**Work item:** Copy exactly, and only, the lines between the start of the entries below and the line containing "none -> pink brick I6 level 1", both inclusive. Omit pictures.
====== Data under study ======
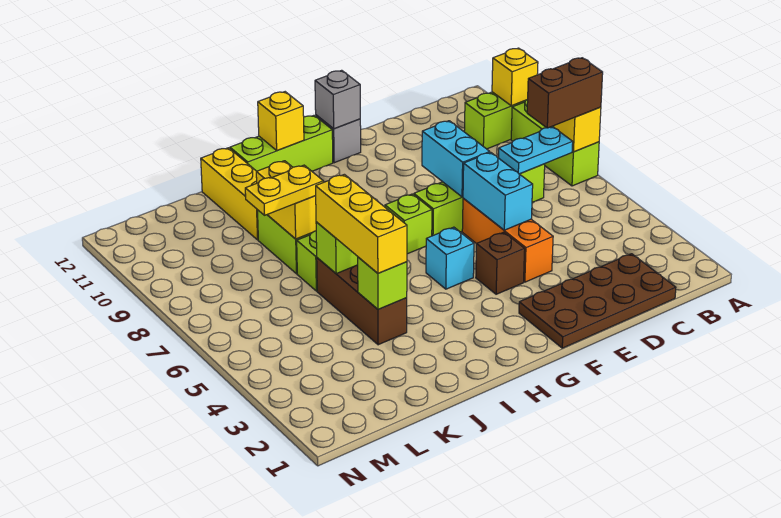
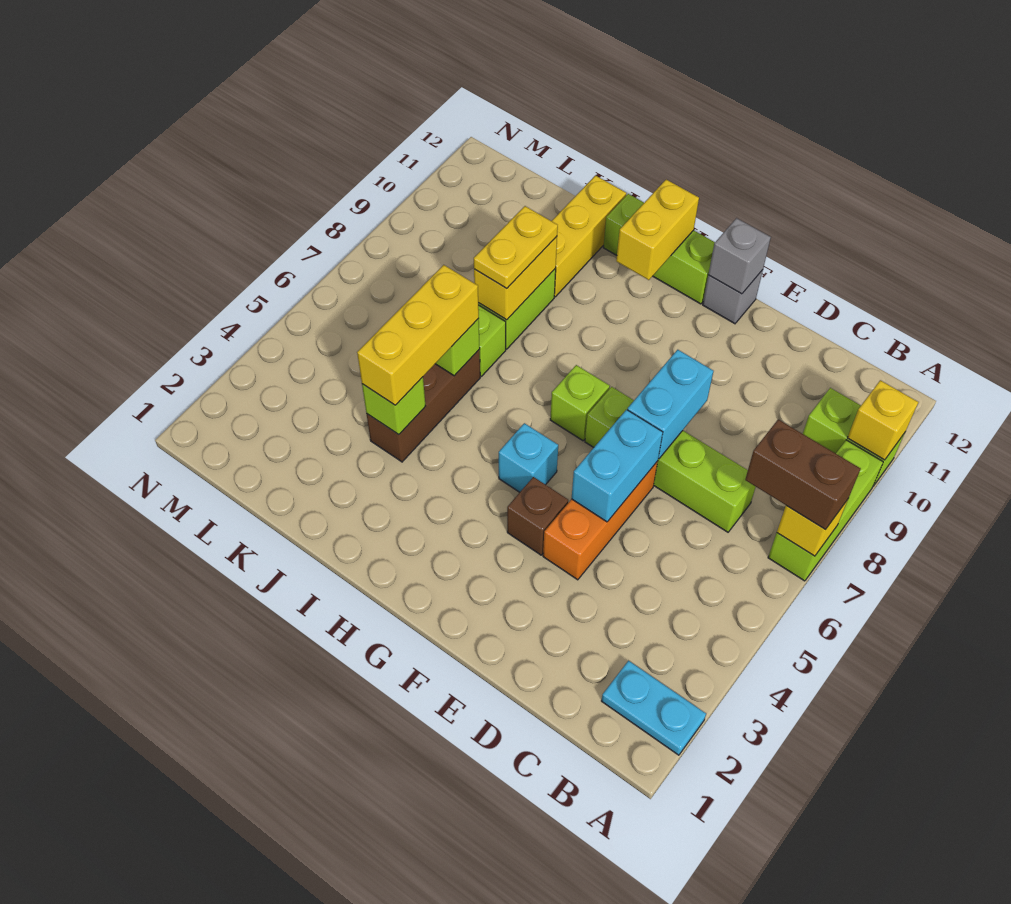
cyan plate B7:C7 level 2 -> cyan plate A2:B2 level 1
brown plate C1:F2 level 1 -> none
yellow brick H12 level 2 -> yellow brick H11:H12 level 2
yellow plate J8:K8 level 3 -> yellow plate J8:J9 level 3

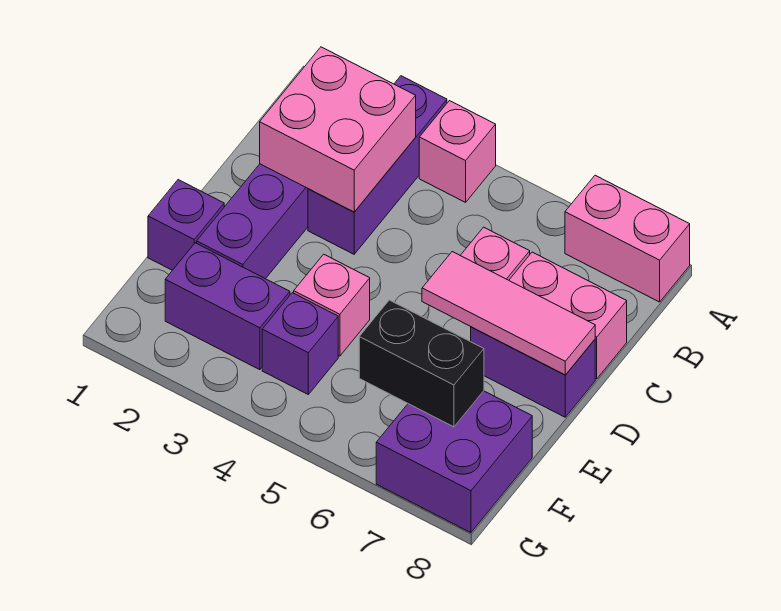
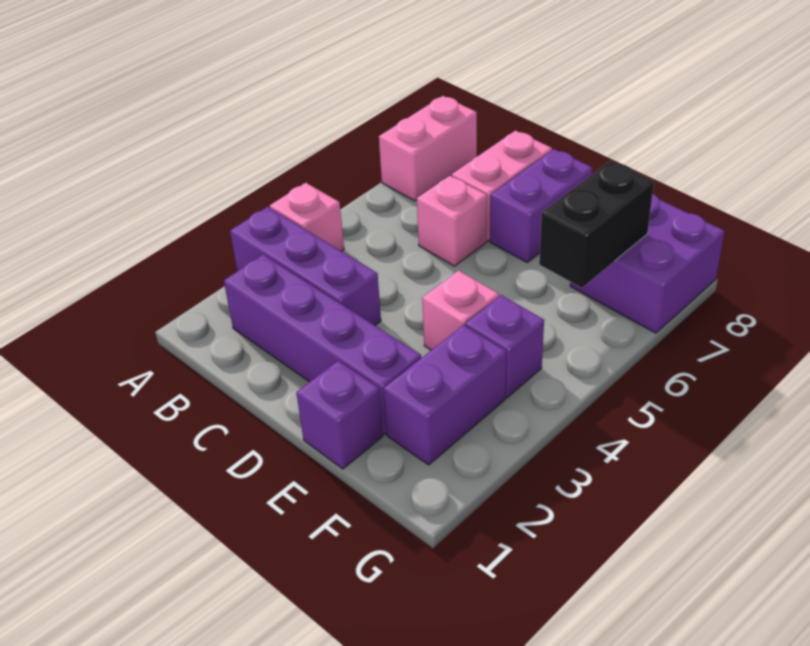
pink brick B2:C3 level 2 -> none
pink tile D6:D8 level 2 -> none

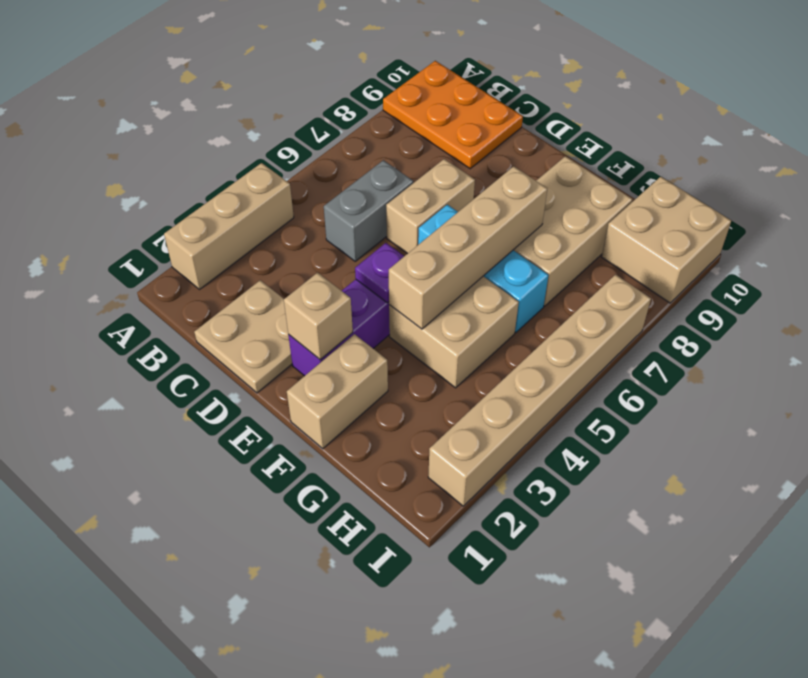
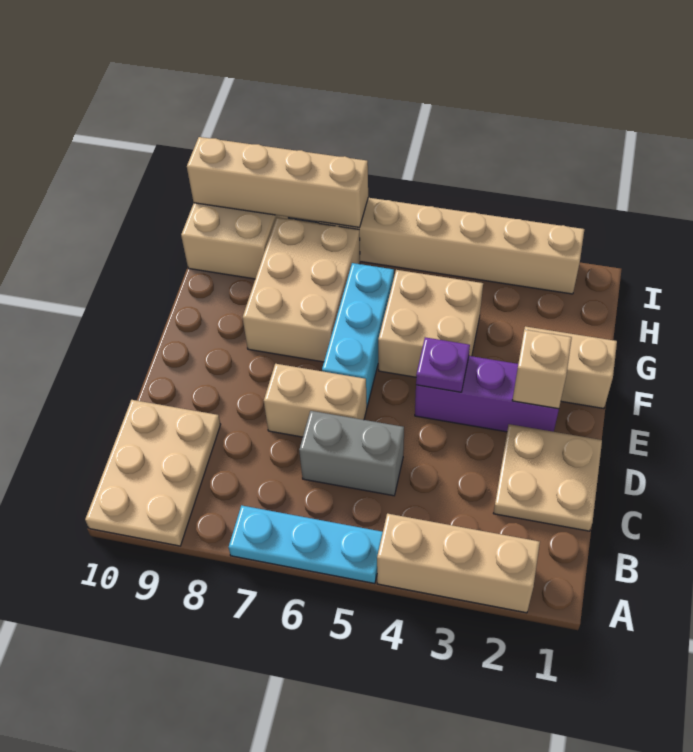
none -> cyan plate A5:A7 level 1
orange plate A9:C10 level 1 -> tan plate A9:C10 level 1
tan brick F4:F7 level 2 -> tan brick I7:I10 level 2
tan brick F7:G9 level 1 -> tan brick F7:H8 level 1

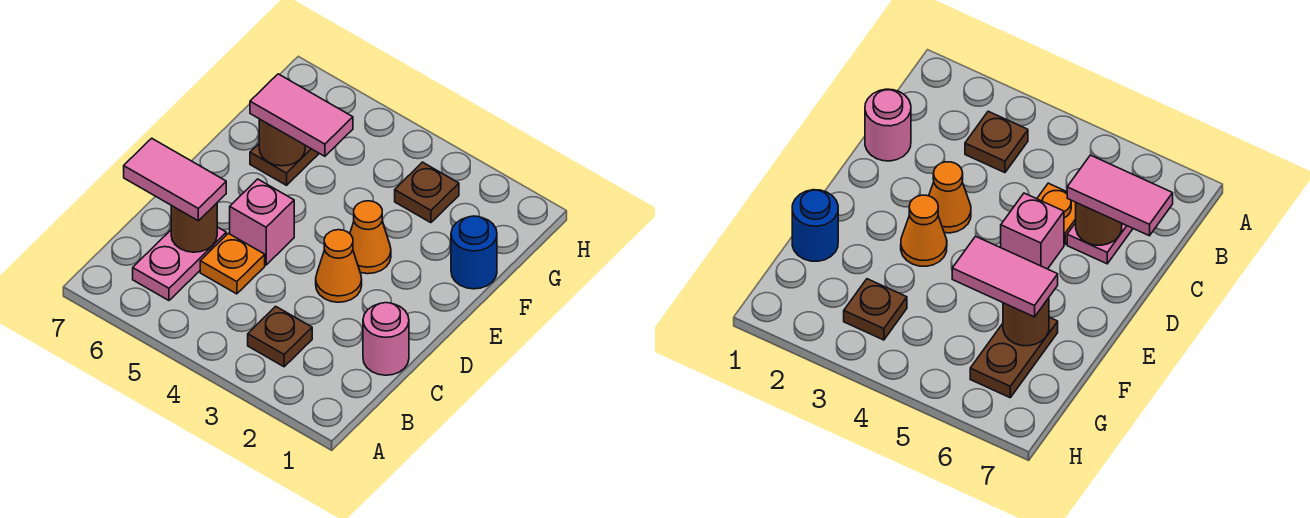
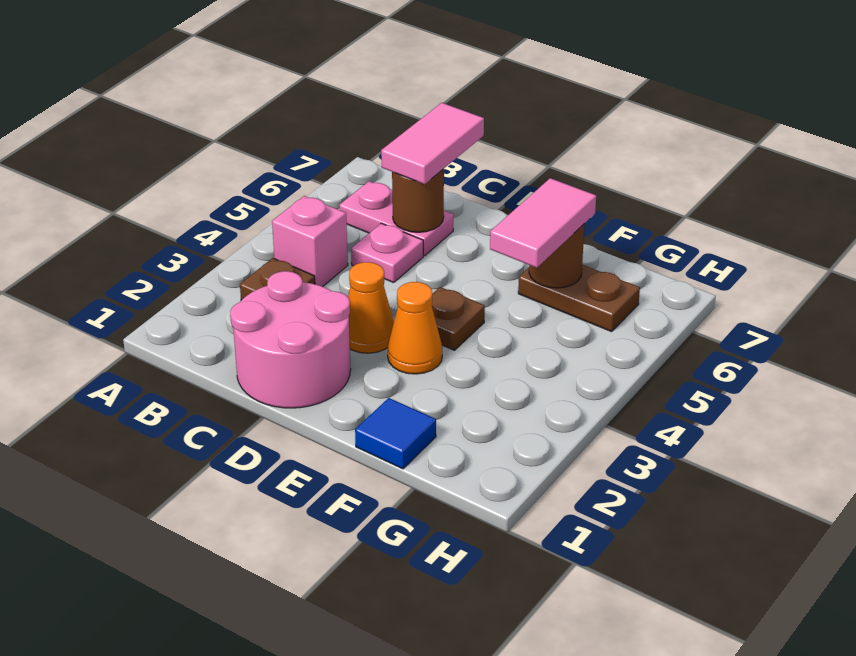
pink round brick C1 level 1 -> pink round brick C1:D2 level 1
orange plate C5 level 1 -> pink plate C5 level 1
pink brick D5 level 1 -> pink brick B4 level 1
blue round brick F1 level 1 -> blue tile F1 level 1
brown plate G3 level 1 -> brown plate E4 level 1

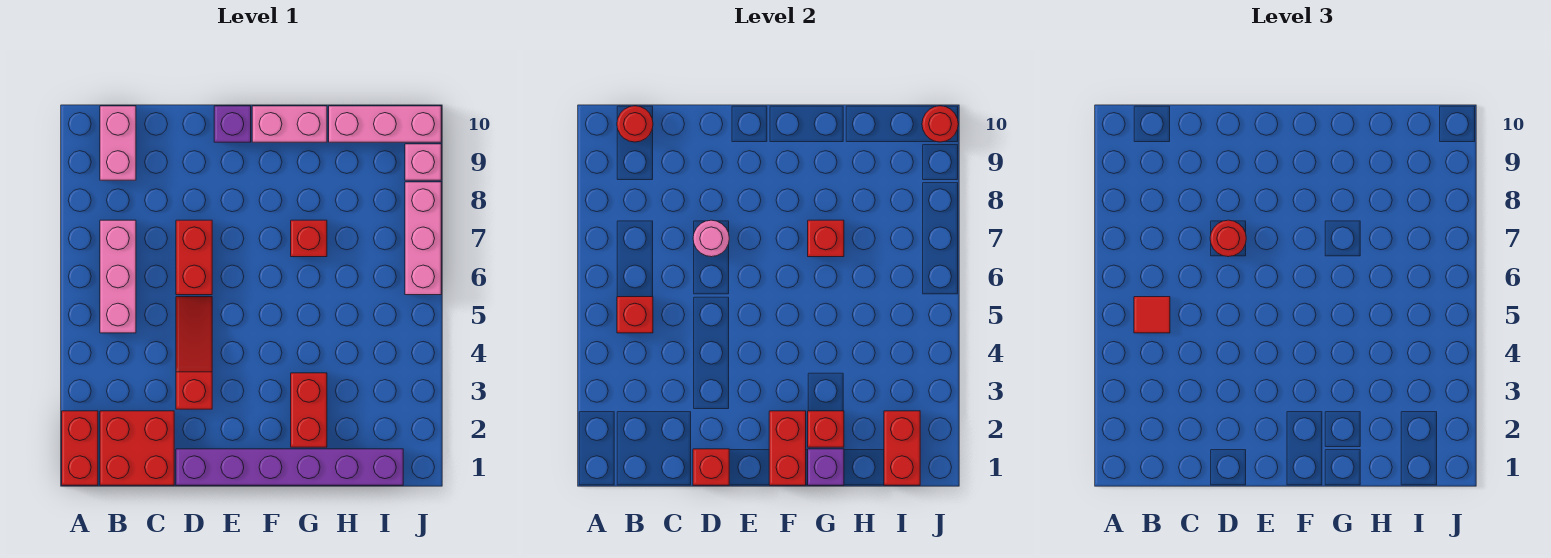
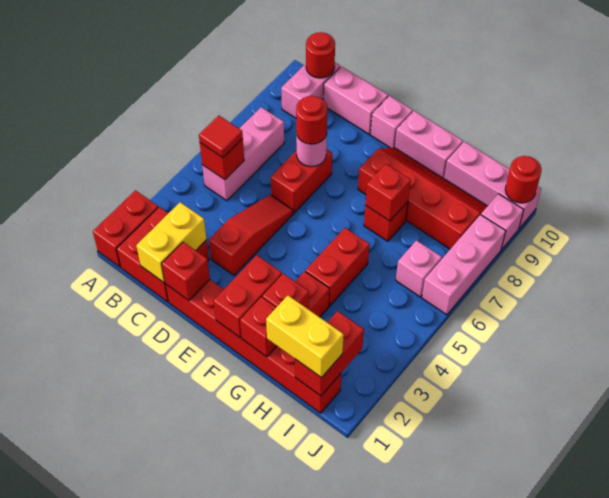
none -> yellow brick C1:C2 level 2
none -> pink brick C10:D10 level 1
purple brick D1:I1 level 1 -> red brick D1:I1 level 1
purple brick E10 level 1 -> pink brick E10 level 1
none -> red slope F8:I9 level 1 top 8
purple brick G1 level 2 -> red brick G1 level 2
none -> red brick G4:G5 level 1
none -> yellow brick H1:I1 level 3
none -> pink brick I6 level 1

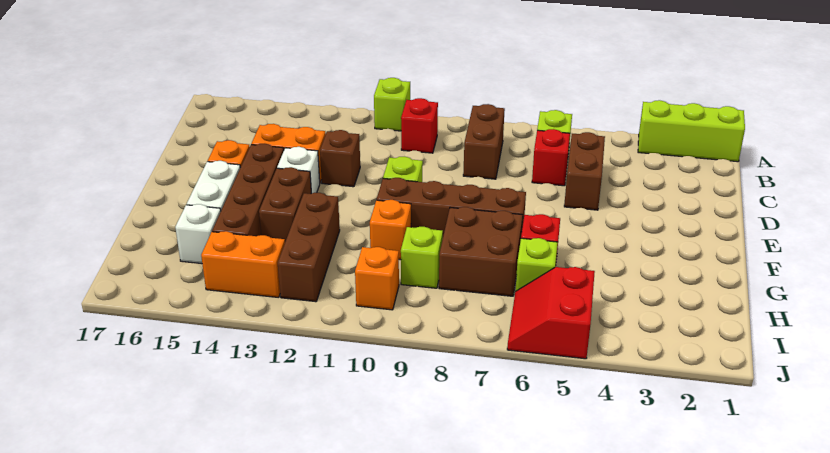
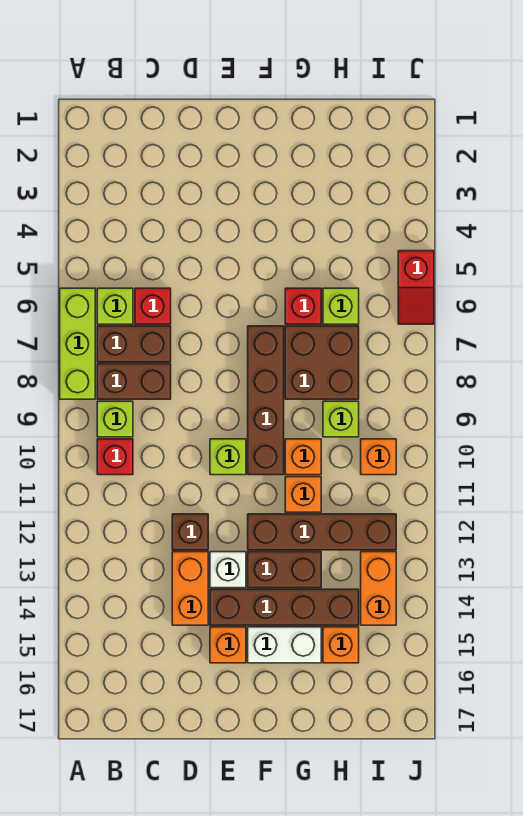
lime brick A1:A3 level 1 -> lime brick A6:A8 level 1
lime brick A11 level 1 -> lime brick B9 level 1
brown brick C5:D5 level 1 -> brown brick B7:C7 level 1
none -> orange brick G11 level 1
brown brick G12:I12 level 1 -> brown brick F12:I12 level 1
white brick H15 level 1 -> orange brick H15 level 1
red slope I5:J6 level 1 top 5 -> red slope J5:J6 level 1 top 5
======
**Finished task:**
cyan plate B7:C7 level 2 -> cyan plate A2:B2 level 1
brown plate C1:F2 level 1 -> none
yellow brick H12 level 2 -> yellow brick H11:H12 level 2
yellow plate J8:K8 level 3 -> yellow plate J8:J9 level 3

pink brick B2:C3 level 2 -> none
pink tile D6:D8 level 2 -> none

none -> cyan plate A5:A7 level 1
orange plate A9:C10 level 1 -> tan plate A9:C10 level 1
tan brick F4:F7 level 2 -> tan brick I7:I10 level 2
tan brick F7:G9 level 1 -> tan brick F7:H8 level 1

pink round brick C1 level 1 -> pink round brick C1:D2 level 1
orange plate C5 level 1 -> pink plate C5 level 1
pink brick D5 level 1 -> pink brick B4 level 1
blue round brick F1 level 1 -> blue tile F1 level 1
brown plate G3 level 1 -> brown plate E4 level 1

none -> yellow brick C1:C2 level 2
none -> pink brick C10:D10 level 1
purple brick D1:I1 level 1 -> red brick D1:I1 level 1
purple brick E10 level 1 -> pink brick E10 level 1
none -> red slope F8:I9 level 1 top 8
purple brick G1 level 2 -> red brick G1 level 2
none -> red brick G4:G5 level 1
none -> yellow brick H1:I1 level 3
none -> pink brick I6 level 1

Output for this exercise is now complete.